__PROBLEM__.
Rewrite the data below, changing every "Drama" to "Romance" and leaving everything else as it is.

__SUPPLIED ENTRIES__.
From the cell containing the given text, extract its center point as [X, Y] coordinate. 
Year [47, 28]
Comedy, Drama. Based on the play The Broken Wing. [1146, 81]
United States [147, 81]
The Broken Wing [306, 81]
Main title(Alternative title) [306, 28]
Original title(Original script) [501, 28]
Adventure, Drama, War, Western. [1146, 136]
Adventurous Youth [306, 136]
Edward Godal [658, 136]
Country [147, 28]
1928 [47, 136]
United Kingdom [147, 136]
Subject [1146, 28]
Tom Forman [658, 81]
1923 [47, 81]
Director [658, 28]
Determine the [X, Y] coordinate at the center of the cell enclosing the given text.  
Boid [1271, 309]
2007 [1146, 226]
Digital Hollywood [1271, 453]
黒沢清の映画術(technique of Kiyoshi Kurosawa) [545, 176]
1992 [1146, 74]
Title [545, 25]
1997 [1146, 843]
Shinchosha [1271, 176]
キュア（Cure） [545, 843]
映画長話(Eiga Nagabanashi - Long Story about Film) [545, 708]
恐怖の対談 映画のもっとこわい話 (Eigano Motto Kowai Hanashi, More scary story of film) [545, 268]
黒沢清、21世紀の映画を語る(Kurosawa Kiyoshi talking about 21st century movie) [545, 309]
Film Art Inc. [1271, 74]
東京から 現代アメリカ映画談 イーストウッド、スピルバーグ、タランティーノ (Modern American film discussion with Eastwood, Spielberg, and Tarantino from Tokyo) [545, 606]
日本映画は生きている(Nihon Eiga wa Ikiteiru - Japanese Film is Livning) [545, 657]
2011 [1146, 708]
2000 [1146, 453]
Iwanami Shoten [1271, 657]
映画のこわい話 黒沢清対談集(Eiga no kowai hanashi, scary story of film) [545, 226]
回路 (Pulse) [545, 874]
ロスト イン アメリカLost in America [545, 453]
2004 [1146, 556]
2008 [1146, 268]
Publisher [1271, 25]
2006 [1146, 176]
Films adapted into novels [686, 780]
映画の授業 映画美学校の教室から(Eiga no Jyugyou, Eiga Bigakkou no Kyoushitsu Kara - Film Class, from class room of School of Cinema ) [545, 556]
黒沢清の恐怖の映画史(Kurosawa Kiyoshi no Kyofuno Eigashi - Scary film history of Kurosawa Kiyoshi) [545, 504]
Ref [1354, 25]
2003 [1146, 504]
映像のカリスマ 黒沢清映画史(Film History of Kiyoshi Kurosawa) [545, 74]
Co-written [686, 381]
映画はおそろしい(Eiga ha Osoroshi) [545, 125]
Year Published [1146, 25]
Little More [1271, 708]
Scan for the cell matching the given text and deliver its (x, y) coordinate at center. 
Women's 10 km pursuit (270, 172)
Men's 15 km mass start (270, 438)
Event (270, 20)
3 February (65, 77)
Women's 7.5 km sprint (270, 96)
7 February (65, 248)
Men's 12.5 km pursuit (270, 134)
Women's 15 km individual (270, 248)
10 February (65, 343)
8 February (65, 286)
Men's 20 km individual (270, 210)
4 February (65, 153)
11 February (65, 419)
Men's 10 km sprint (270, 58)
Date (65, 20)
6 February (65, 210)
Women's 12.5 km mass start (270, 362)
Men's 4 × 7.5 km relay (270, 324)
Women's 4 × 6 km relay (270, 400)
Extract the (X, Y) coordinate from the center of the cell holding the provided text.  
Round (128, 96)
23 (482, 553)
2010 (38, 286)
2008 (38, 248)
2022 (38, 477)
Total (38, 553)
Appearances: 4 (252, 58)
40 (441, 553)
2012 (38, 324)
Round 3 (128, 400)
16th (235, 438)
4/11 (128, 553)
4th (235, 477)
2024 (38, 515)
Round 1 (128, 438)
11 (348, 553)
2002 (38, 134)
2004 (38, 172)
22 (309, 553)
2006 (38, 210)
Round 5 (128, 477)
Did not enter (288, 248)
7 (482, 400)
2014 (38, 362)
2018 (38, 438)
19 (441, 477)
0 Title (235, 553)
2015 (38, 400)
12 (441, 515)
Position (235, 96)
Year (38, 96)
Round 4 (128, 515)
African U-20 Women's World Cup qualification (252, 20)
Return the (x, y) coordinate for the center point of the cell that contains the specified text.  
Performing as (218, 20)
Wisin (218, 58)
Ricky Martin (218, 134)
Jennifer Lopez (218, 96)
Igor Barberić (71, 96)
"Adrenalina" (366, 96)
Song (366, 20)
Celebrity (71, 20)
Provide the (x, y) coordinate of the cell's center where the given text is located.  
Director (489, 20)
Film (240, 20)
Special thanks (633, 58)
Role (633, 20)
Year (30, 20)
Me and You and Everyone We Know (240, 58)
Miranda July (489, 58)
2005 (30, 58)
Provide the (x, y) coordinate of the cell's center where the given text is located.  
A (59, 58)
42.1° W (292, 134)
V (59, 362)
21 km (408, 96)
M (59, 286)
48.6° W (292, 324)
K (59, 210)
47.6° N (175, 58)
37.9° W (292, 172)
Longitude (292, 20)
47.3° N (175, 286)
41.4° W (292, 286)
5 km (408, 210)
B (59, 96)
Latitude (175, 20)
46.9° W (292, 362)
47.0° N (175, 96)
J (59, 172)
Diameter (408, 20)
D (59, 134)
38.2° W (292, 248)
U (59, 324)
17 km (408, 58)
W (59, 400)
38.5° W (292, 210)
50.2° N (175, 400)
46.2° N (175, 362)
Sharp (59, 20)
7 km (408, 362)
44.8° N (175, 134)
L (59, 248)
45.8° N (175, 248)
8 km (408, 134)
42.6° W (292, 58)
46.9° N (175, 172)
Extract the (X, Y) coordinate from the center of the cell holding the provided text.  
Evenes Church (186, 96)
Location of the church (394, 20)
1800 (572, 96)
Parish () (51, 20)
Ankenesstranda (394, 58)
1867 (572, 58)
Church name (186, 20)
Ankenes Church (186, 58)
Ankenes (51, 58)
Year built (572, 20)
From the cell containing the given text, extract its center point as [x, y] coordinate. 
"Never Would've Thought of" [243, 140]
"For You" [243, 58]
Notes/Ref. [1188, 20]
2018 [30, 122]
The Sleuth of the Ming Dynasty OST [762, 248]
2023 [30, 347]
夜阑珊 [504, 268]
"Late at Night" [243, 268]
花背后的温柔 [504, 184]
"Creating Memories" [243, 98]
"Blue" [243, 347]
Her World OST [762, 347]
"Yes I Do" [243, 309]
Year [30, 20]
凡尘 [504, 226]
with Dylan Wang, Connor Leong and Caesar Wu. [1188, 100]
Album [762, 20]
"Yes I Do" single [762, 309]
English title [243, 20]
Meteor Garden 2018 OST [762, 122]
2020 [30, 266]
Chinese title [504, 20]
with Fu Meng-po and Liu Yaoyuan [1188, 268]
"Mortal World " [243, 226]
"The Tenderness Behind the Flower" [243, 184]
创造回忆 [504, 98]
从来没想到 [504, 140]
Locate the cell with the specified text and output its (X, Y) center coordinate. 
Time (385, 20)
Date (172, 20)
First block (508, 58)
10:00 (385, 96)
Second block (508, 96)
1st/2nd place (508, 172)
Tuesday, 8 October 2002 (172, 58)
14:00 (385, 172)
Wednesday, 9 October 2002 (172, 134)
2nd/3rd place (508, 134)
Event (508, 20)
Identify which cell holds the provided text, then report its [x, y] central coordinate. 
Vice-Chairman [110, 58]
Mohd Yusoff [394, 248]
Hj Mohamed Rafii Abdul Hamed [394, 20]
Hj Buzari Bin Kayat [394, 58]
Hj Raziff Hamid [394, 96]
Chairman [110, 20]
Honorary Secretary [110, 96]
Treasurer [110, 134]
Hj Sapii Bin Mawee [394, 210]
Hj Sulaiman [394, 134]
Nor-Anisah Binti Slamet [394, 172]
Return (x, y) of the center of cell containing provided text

__COMPLETE OUTPUT__.
From the cell containing the given text, extract its center point as [X, Y] coordinate. 
Year [47, 28]
Comedy, Romance. Based on the play The Broken Wing. [1146, 81]
United States [147, 81]
The Broken Wing [306, 81]
Main title(Alternative title) [306, 28]
Original title(Original script) [501, 28]
Adventure, Romance, War, Western. [1146, 136]
Adventurous Youth [306, 136]
Edward Godal [658, 136]
Country [147, 28]
1928 [47, 136]
United Kingdom [147, 136]
Subject [1146, 28]
Tom Forman [658, 81]
1923 [47, 81]
Director [658, 28]
Determine the [X, Y] coordinate at the center of the cell enclosing the given text.  
Boid [1271, 309]
2007 [1146, 226]
Digital Hollywood [1271, 453]
黒沢清の映画術(technique of Kiyoshi Kurosawa) [545, 176]
1992 [1146, 74]
Title [545, 25]
1997 [1146, 843]
Shinchosha [1271, 176]
キュア（Cure） [545, 843]
映画長話(Eiga Nagabanashi - Long Story about Film) [545, 708]
恐怖の対談 映画のもっとこわい話 (Eigano Motto Kowai Hanashi, More scary story of film) [545, 268]
黒沢清、21世紀の映画を語る(Kurosawa Kiyoshi talking about 21st century movie) [545, 309]
Film Art Inc. [1271, 74]
東京から 現代アメリカ映画談 イーストウッド、スピルバーグ、タランティーノ (Modern American film discussion with Eastwood, Spielberg, and Tarantino from Tokyo) [545, 606]
日本映画は生きている(Nihon Eiga wa Ikiteiru - Japanese Film is Livning) [545, 657]
2011 [1146, 708]
2000 [1146, 453]
Iwanami Shoten [1271, 657]
映画のこわい話 黒沢清対談集(Eiga no kowai hanashi, scary story of film) [545, 226]
回路 (Pulse) [545, 874]
ロスト イン アメリカLost in America [545, 453]
2004 [1146, 556]
2008 [1146, 268]
Publisher [1271, 25]
2006 [1146, 176]
Films adapted into novels [686, 780]
映画の授業 映画美学校の教室から(Eiga no Jyugyou, Eiga Bigakkou no Kyoushitsu Kara - Film Class, from class room of School of Cinema ) [545, 556]
黒沢清の恐怖の映画史(Kurosawa Kiyoshi no Kyofuno Eigashi - Scary film history of Kurosawa Kiyoshi) [545, 504]
Ref [1354, 25]
2003 [1146, 504]
映像のカリスマ 黒沢清映画史(Film History of Kiyoshi Kurosawa) [545, 74]
Co-written [686, 381]
映画はおそろしい(Eiga ha Osoroshi) [545, 125]
Year Published [1146, 25]
Little More [1271, 708]
Scan for the cell matching the given text and deliver its (x, y) coordinate at center. 
Women's 10 km pursuit (270, 172)
Men's 15 km mass start (270, 438)
Event (270, 20)
3 February (65, 77)
Women's 7.5 km sprint (270, 96)
7 February (65, 248)
Men's 12.5 km pursuit (270, 134)
Women's 15 km individual (270, 248)
10 February (65, 343)
8 February (65, 286)
Men's 20 km individual (270, 210)
4 February (65, 153)
11 February (65, 419)
Men's 10 km sprint (270, 58)
Date (65, 20)
6 February (65, 210)
Women's 12.5 km mass start (270, 362)
Men's 4 × 7.5 km relay (270, 324)
Women's 4 × 6 km relay (270, 400)
Extract the (X, Y) coordinate from the center of the cell holding the provided text.  
Round (128, 96)
23 (482, 553)
2010 (38, 286)
2008 (38, 248)
2022 (38, 477)
Total (38, 553)
Appearances: 4 (252, 58)
40 (441, 553)
2012 (38, 324)
Round 3 (128, 400)
16th (235, 438)
4/11 (128, 553)
4th (235, 477)
2024 (38, 515)
Round 1 (128, 438)
11 (348, 553)
2002 (38, 134)
2004 (38, 172)
22 (309, 553)
2006 (38, 210)
Round 5 (128, 477)
Did not enter (288, 248)
7 (482, 400)
2014 (38, 362)
2018 (38, 438)
19 (441, 477)
0 Title (235, 553)
2015 (38, 400)
12 (441, 515)
Position (235, 96)
Year (38, 96)
Round 4 (128, 515)
African U-20 Women's World Cup qualification (252, 20)
Return the (x, y) coordinate for the center point of the cell that contains the specified text.  
Performing as (218, 20)
Wisin (218, 58)
Ricky Martin (218, 134)
Jennifer Lopez (218, 96)
Igor Barberić (71, 96)
"Adrenalina" (366, 96)
Song (366, 20)
Celebrity (71, 20)
Provide the (x, y) coordinate of the cell's center where the given text is located.  
Director (489, 20)
Film (240, 20)
Special thanks (633, 58)
Role (633, 20)
Year (30, 20)
Me and You and Everyone We Know (240, 58)
Miranda July (489, 58)
2005 (30, 58)
Provide the (x, y) coordinate of the cell's center where the given text is located.  
A (59, 58)
42.1° W (292, 134)
V (59, 362)
21 km (408, 96)
M (59, 286)
48.6° W (292, 324)
K (59, 210)
47.6° N (175, 58)
37.9° W (292, 172)
Longitude (292, 20)
47.3° N (175, 286)
41.4° W (292, 286)
5 km (408, 210)
B (59, 96)
Latitude (175, 20)
46.9° W (292, 362)
47.0° N (175, 96)
J (59, 172)
Diameter (408, 20)
D (59, 134)
38.2° W (292, 248)
U (59, 324)
17 km (408, 58)
W (59, 400)
38.5° W (292, 210)
50.2° N (175, 400)
46.2° N (175, 362)
Sharp (59, 20)
7 km (408, 362)
44.8° N (175, 134)
L (59, 248)
45.8° N (175, 248)
8 km (408, 134)
42.6° W (292, 58)
46.9° N (175, 172)
Extract the (X, Y) coordinate from the center of the cell holding the provided text.  
Evenes Church (186, 96)
Location of the church (394, 20)
1800 (572, 96)
Parish () (51, 20)
Ankenesstranda (394, 58)
1867 (572, 58)
Church name (186, 20)
Ankenes Church (186, 58)
Ankenes (51, 58)
Year built (572, 20)
From the cell containing the given text, extract its center point as [x, y] coordinate. 
"Never Would've Thought of" [243, 140]
"For You" [243, 58]
Notes/Ref. [1188, 20]
2018 [30, 122]
The Sleuth of the Ming Dynasty OST [762, 248]
2023 [30, 347]
夜阑珊 [504, 268]
"Late at Night" [243, 268]
花背后的温柔 [504, 184]
"Creating Memories" [243, 98]
"Blue" [243, 347]
Her World OST [762, 347]
"Yes I Do" [243, 309]
Year [30, 20]
凡尘 [504, 226]
with Dylan Wang, Connor Leong and Caesar Wu. [1188, 100]
Album [762, 20]
"Yes I Do" single [762, 309]
English title [243, 20]
Meteor Garden 2018 OST [762, 122]
2020 [30, 266]
Chinese title [504, 20]
with Fu Meng-po and Liu Yaoyuan [1188, 268]
"Mortal World " [243, 226]
"The Tenderness Behind the Flower" [243, 184]
创造回忆 [504, 98]
从来没想到 [504, 140]
Locate the cell with the specified text and output its (X, Y) center coordinate. 
Time (385, 20)
Date (172, 20)
First block (508, 58)
10:00 (385, 96)
Second block (508, 96)
1st/2nd place (508, 172)
Tuesday, 8 October 2002 (172, 58)
14:00 (385, 172)
Wednesday, 9 October 2002 (172, 134)
2nd/3rd place (508, 134)
Event (508, 20)
Identify which cell holds the provided text, then report its [x, y] central coordinate. 
Vice-Chairman [110, 58]
Mohd Yusoff [394, 248]
Hj Mohamed Rafii Abdul Hamed [394, 20]
Hj Buzari Bin Kayat [394, 58]
Hj Raziff Hamid [394, 96]
Chairman [110, 20]
Honorary Secretary [110, 96]
Treasurer [110, 134]
Hj Sapii Bin Mawee [394, 210]
Hj Sulaiman [394, 134]
Nor-Anisah Binti Slamet [394, 172]
Return (x, y) of the center of cell containing provided text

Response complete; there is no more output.